- _What you are asked to do_
While reading through the material below, copy each line that holds the word "spinning".

[[ Recorded information open ]]

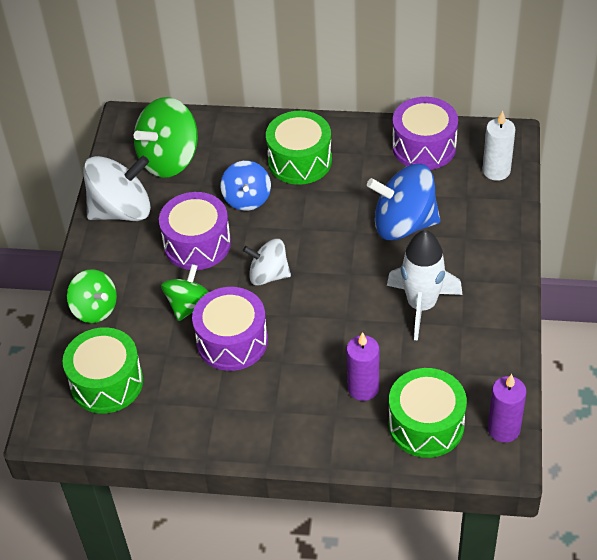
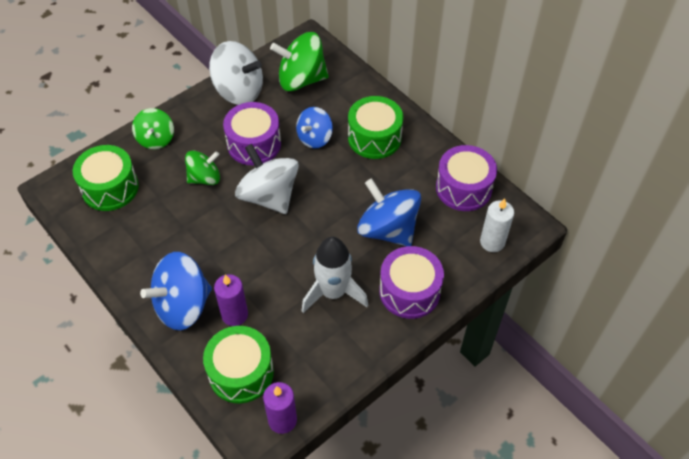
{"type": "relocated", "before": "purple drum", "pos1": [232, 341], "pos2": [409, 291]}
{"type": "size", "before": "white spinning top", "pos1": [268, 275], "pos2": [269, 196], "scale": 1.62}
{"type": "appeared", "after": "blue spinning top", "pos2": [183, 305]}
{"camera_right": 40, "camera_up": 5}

[[ Recorded information closed ]]

- _Expected answer_
{"type": "size", "before": "white spinning top", "pos1": [268, 275], "pos2": [269, 196], "scale": 1.62}
{"type": "appeared", "after": "blue spinning top", "pos2": [183, 305]}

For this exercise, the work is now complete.